PROBLEM DESCRIPTION: Lines from the one containing "R6: 100 (LED, VDD) -> 15k (LED, VDD)" to the end of the records, both ends included and exactly as written, are the whole answer, and no pictures go in it.

Version comparison data
==*==

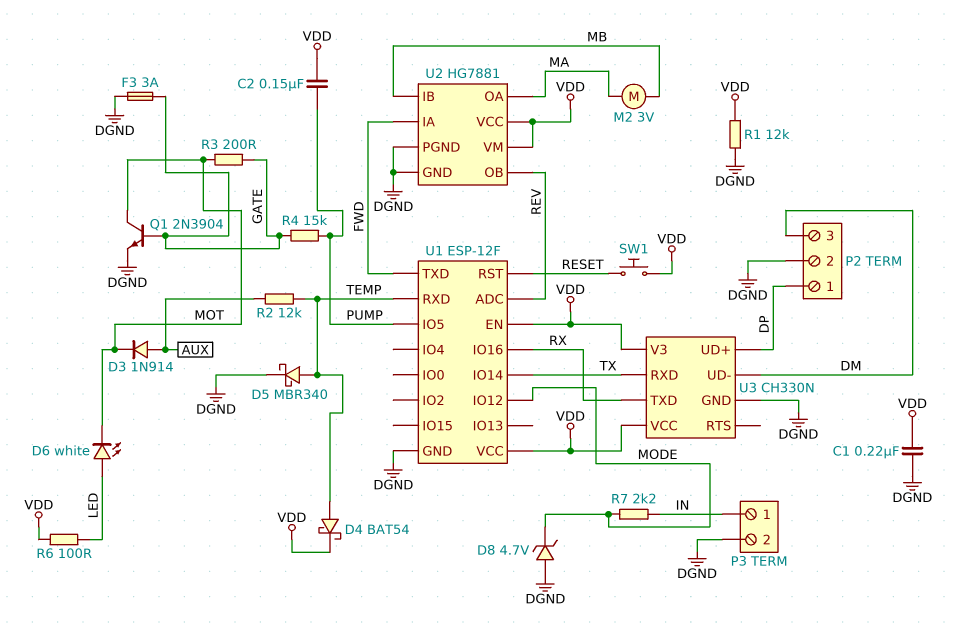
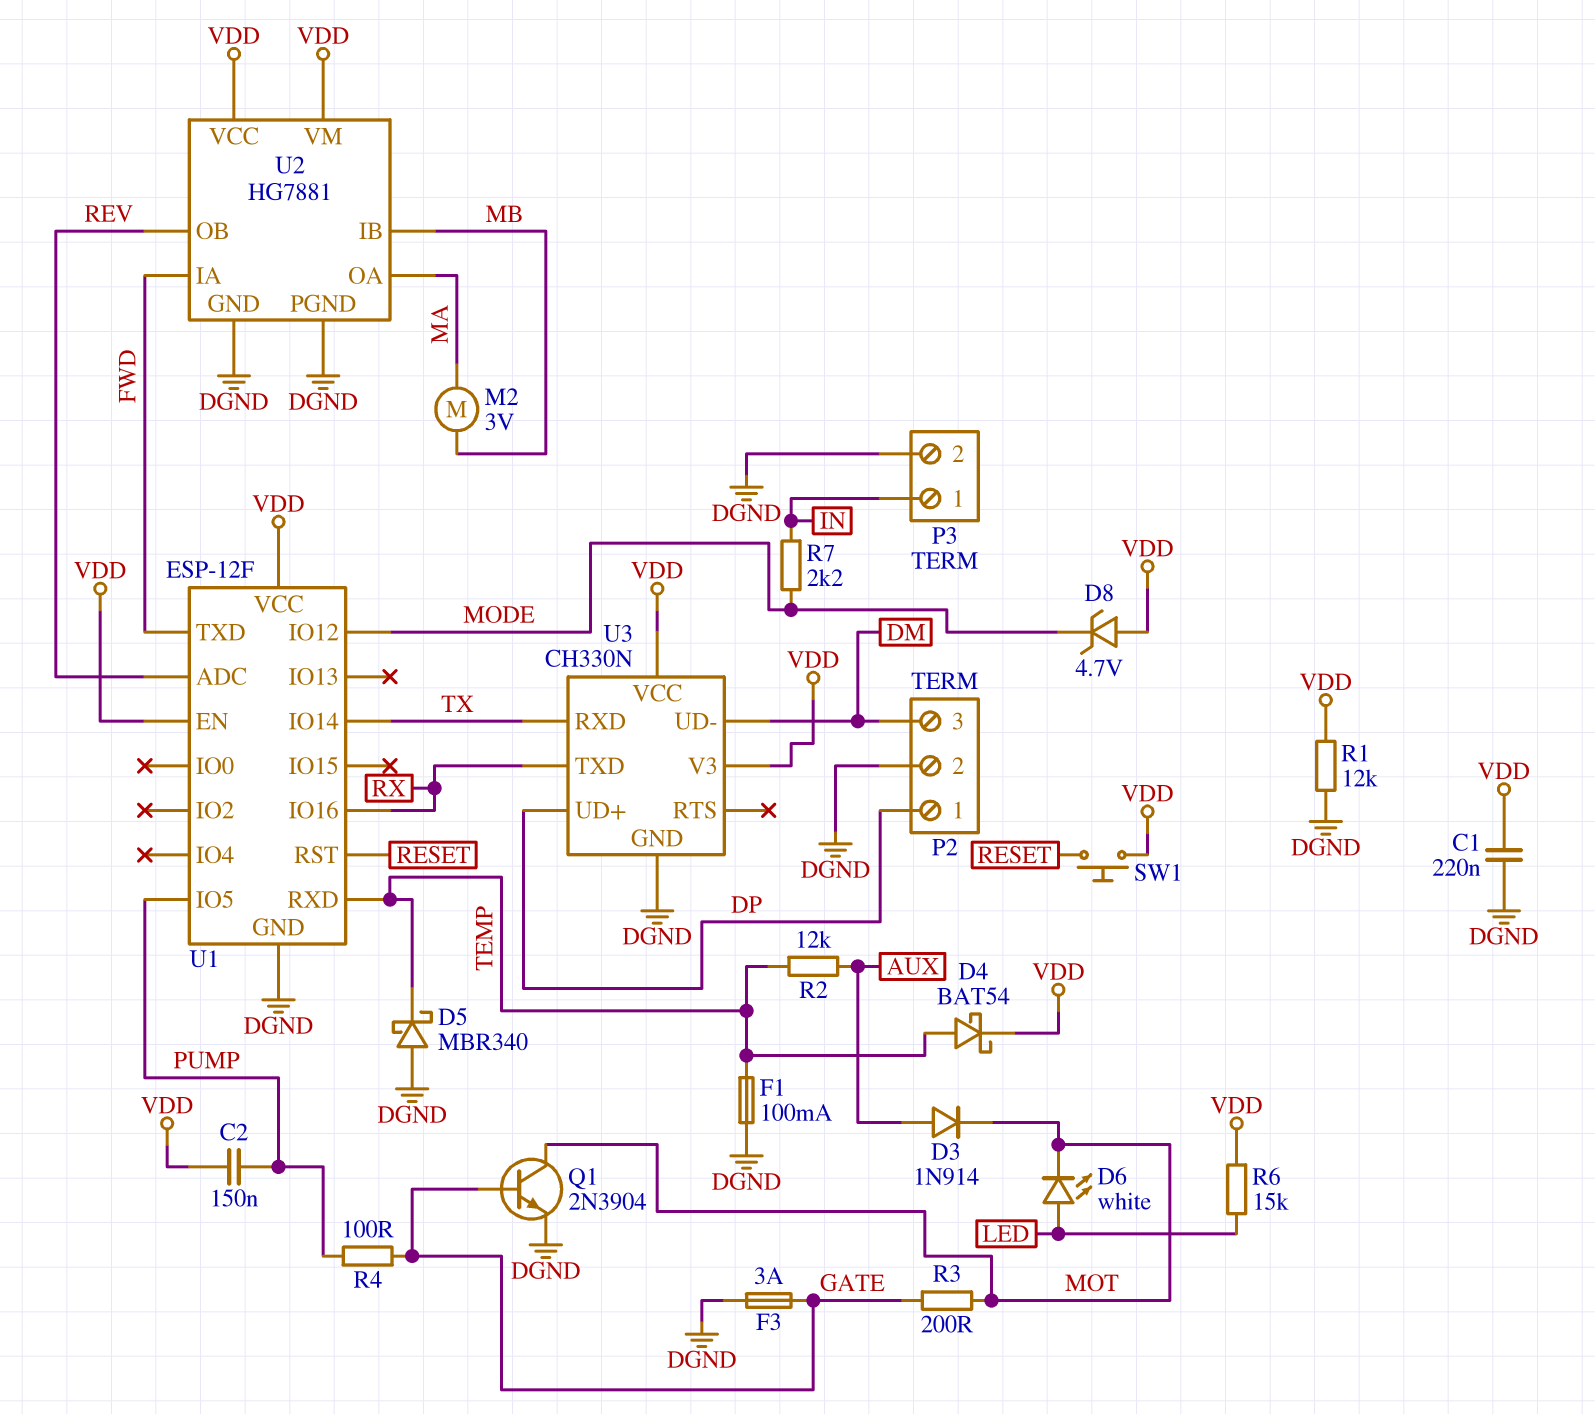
D5: schottky MBR340 (A TEMP, K DGND) -> schottky MBR340 (A DGND, K TEMP)
D8: zener 4.7V (A DGND, K MODE) -> zener 4.7V (A VDD, K MODE)
F1: none -> 100mA (DGND, TEMP)
R4: 15k (GATE, PUMP) -> 100 (GATE, PUMP)
R6: 100 (LED, VDD) -> 15k (LED, VDD)

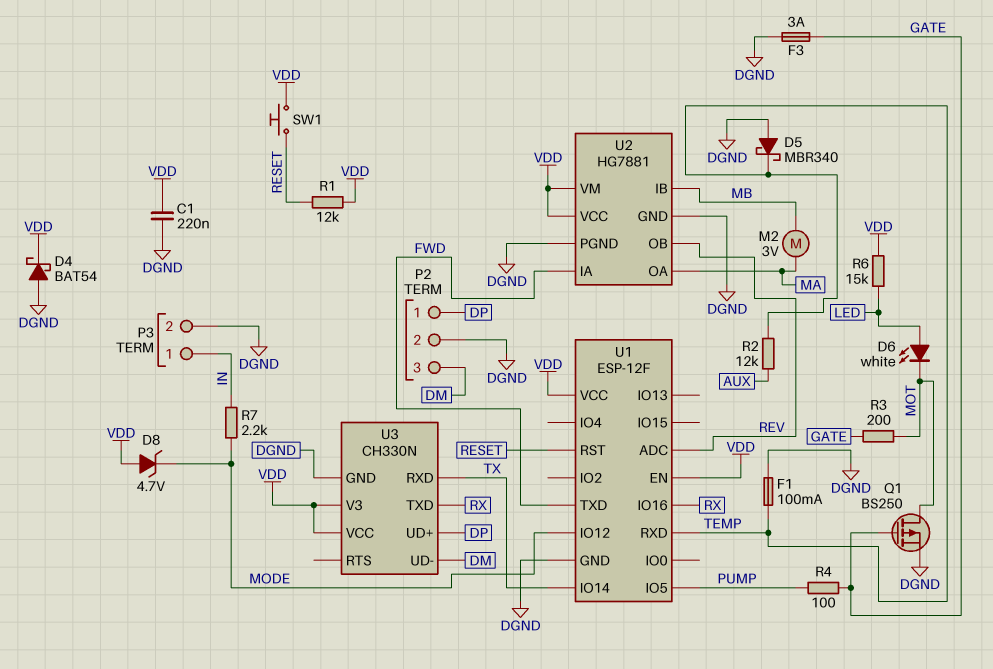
C2: 150nF (PUMP, VDD) -> none
D3: diode 1N914 (A AUX, K MOT) -> none
D4: schottky BAT54 (A TEMP, K VDD) -> schottky BAT54 (A DGND, K VDD)
Q1: NPN 2N3904 (B GATE, C MOT, E DGND) -> PMOS BS250 (G GATE, D MOT, S DGND)
R1: 12k (DGND, VDD) -> 12k (RESET, VDD)

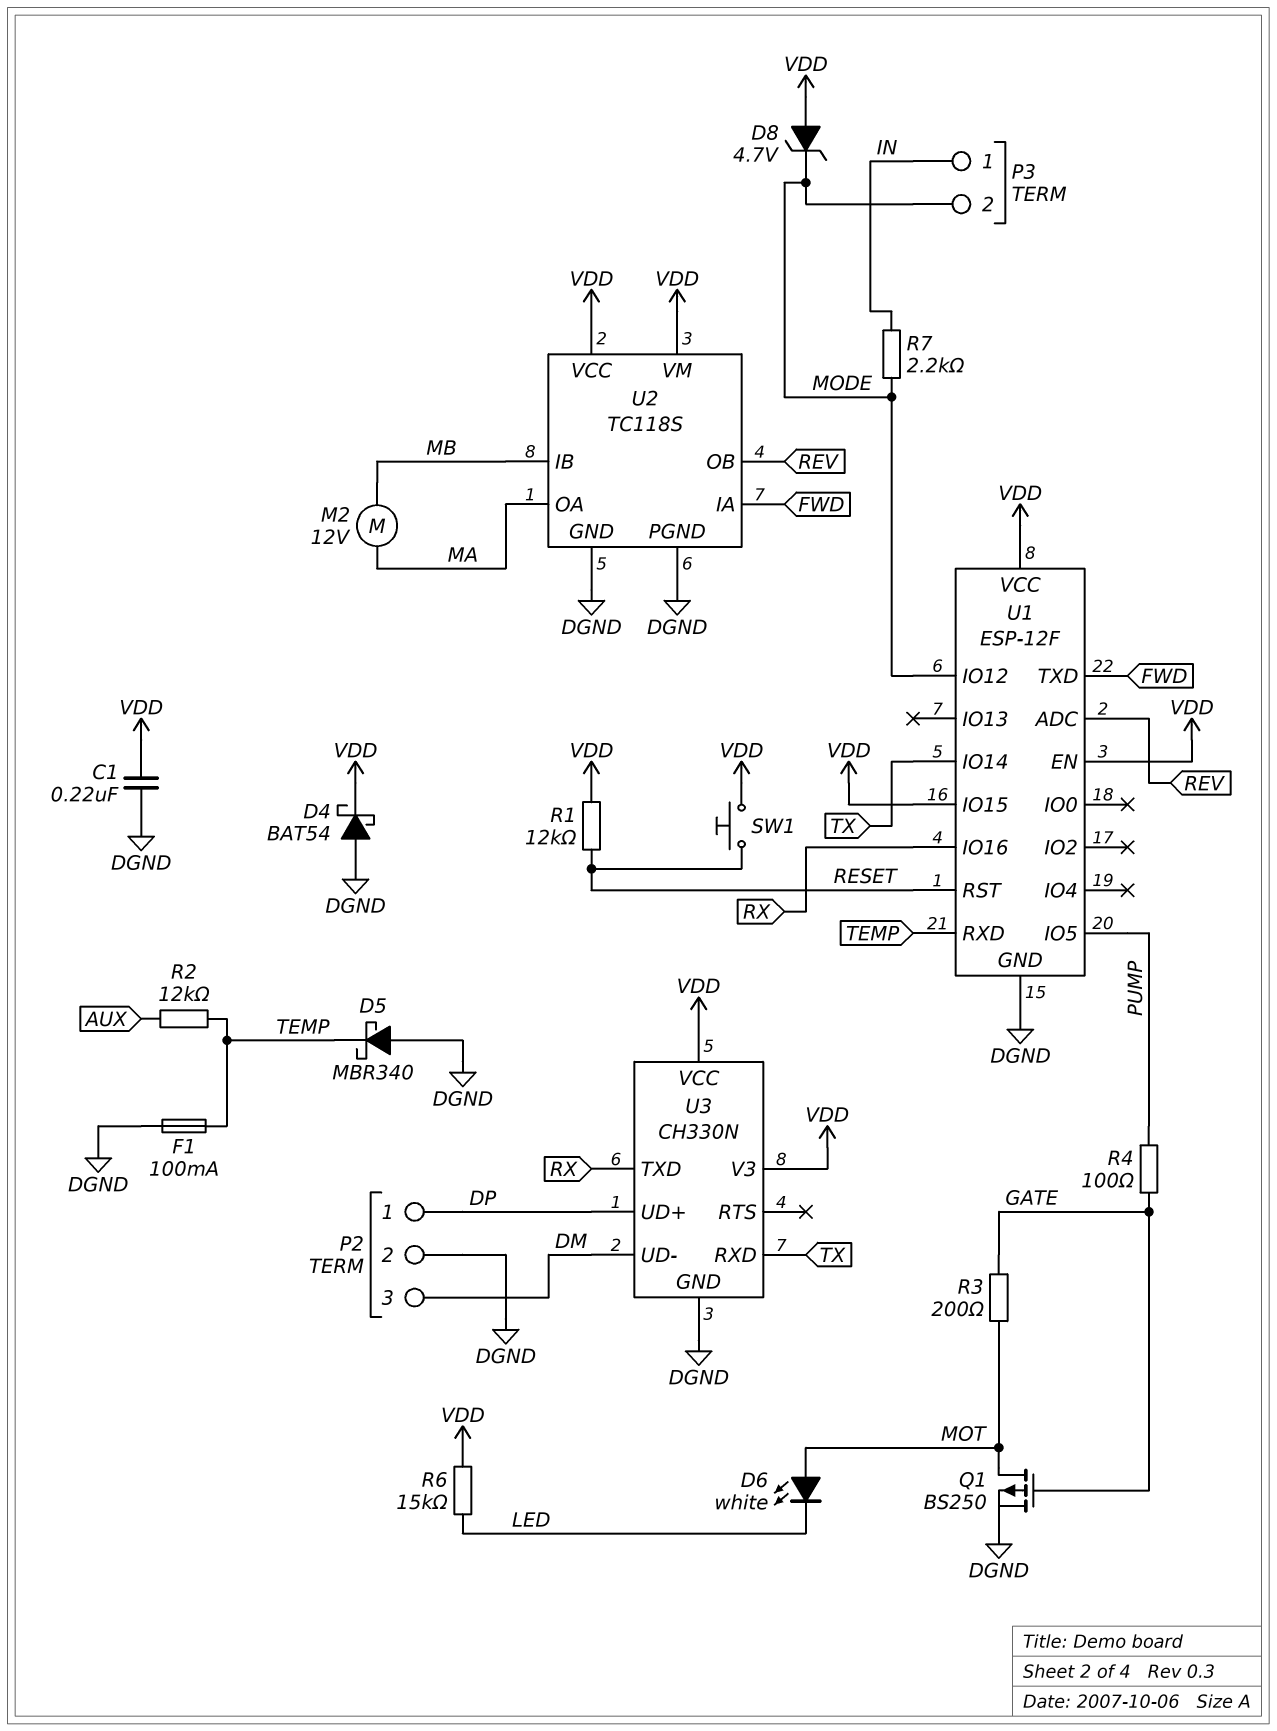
D6: LED white (A LED, K MOT) -> LED white (A MOT, K LED)
F3: 3A (DGND, GATE) -> none
M2: motor 3V (MA, MB) -> motor 12V (MA, MB)
P3 pin 2: DGND -> MODE
U1 pin IO15: none -> VDD
U2: HG7881 -> TC118S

==*==

EXPECTED ANSWER:
R6: 100 (LED, VDD) -> 15k (LED, VDD)

C2: 150nF (PUMP, VDD) -> none
D3: diode 1N914 (A AUX, K MOT) -> none
D4: schottky BAT54 (A TEMP, K VDD) -> schottky BAT54 (A DGND, K VDD)
Q1: NPN 2N3904 (B GATE, C MOT, E DGND) -> PMOS BS250 (G GATE, D MOT, S DGND)
R1: 12k (DGND, VDD) -> 12k (RESET, VDD)

D6: LED white (A LED, K MOT) -> LED white (A MOT, K LED)
F3: 3A (DGND, GATE) -> none
M2: motor 3V (MA, MB) -> motor 12V (MA, MB)
P3 pin 2: DGND -> MODE
U1 pin IO15: none -> VDD
U2: HG7881 -> TC118S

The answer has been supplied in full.